• [TRY IT]: Would you please return the lines of the material that contain the word "tape"?
***** RECORD EXTRACTS *****
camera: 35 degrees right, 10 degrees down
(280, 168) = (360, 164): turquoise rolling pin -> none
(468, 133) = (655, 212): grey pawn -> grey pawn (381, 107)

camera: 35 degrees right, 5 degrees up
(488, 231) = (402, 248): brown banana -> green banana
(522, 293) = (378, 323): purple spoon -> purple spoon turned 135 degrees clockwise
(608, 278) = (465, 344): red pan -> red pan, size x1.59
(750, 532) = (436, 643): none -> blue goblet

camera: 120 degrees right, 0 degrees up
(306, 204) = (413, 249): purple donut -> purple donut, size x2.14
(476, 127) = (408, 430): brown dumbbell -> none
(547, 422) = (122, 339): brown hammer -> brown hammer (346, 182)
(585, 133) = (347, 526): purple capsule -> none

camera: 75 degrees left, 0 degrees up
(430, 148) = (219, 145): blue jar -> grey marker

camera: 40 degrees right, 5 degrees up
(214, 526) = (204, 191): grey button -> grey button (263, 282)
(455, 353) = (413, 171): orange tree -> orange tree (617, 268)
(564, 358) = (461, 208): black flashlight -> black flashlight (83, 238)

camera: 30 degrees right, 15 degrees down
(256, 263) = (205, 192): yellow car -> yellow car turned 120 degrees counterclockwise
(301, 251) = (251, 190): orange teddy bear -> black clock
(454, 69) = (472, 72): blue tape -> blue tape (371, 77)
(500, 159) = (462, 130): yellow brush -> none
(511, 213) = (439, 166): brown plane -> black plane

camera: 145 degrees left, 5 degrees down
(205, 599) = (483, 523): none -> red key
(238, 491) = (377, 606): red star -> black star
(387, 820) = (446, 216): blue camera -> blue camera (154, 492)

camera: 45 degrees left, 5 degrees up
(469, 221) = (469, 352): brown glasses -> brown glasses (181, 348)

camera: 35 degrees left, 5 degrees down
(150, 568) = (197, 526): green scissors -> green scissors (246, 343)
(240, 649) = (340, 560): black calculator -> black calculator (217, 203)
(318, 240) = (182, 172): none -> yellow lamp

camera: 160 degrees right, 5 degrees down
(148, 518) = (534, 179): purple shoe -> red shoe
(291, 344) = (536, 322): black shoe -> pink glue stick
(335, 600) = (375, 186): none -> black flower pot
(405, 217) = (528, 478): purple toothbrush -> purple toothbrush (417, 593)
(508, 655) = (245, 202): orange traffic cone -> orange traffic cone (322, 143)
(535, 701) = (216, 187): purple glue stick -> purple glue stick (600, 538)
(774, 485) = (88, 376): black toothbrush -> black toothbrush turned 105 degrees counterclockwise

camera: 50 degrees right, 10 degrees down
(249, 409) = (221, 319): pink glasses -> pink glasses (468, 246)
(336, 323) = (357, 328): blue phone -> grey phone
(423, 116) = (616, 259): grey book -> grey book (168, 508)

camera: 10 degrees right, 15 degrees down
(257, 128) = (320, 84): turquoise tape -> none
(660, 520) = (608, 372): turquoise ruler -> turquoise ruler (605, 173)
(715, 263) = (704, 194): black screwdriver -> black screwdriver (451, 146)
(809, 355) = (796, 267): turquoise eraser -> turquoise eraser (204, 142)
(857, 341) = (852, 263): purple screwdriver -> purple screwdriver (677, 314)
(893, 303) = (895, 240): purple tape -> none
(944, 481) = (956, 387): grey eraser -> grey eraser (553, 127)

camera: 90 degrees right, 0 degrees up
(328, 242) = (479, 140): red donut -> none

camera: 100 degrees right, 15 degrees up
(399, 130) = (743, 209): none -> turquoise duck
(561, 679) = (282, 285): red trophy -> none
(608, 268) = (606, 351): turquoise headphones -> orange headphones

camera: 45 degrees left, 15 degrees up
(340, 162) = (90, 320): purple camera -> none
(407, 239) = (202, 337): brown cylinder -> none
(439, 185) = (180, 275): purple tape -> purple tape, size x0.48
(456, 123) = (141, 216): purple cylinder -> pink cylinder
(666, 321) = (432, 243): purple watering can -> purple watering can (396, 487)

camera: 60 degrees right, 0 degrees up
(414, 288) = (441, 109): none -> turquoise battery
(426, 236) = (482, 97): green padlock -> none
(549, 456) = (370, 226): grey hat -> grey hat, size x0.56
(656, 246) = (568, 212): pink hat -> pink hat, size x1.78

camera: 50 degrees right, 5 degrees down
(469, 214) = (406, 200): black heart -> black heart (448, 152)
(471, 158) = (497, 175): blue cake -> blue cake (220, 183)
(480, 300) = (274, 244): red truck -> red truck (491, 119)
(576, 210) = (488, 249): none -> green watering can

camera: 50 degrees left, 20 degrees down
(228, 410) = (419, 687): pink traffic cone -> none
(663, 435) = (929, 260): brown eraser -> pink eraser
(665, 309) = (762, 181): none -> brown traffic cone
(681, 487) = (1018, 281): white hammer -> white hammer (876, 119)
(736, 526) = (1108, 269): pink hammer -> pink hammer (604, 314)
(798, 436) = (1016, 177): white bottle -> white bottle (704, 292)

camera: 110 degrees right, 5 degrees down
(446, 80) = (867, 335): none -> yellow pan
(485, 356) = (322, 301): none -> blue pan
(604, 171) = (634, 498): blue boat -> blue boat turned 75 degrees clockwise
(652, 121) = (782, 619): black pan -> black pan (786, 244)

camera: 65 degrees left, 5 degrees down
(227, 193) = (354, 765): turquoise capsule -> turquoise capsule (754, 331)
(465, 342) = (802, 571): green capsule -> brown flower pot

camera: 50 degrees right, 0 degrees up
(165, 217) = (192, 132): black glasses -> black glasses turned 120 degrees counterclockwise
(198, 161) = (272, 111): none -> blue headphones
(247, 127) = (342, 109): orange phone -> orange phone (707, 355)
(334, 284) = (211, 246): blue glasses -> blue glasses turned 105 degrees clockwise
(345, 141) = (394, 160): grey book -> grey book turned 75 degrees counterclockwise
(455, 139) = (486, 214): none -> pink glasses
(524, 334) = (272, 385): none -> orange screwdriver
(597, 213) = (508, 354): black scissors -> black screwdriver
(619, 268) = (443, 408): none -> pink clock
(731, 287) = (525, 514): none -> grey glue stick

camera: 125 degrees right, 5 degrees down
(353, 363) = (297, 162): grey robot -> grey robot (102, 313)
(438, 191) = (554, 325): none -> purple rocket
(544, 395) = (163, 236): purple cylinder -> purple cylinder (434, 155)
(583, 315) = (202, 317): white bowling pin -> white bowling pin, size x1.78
*****
• [EXERCISE OUTPUT]:
(454, 69) = (472, 72): blue tape -> blue tape (371, 77)
(257, 128) = (320, 84): turquoise tape -> none
(893, 303) = (895, 240): purple tape -> none
(439, 185) = (180, 275): purple tape -> purple tape, size x0.48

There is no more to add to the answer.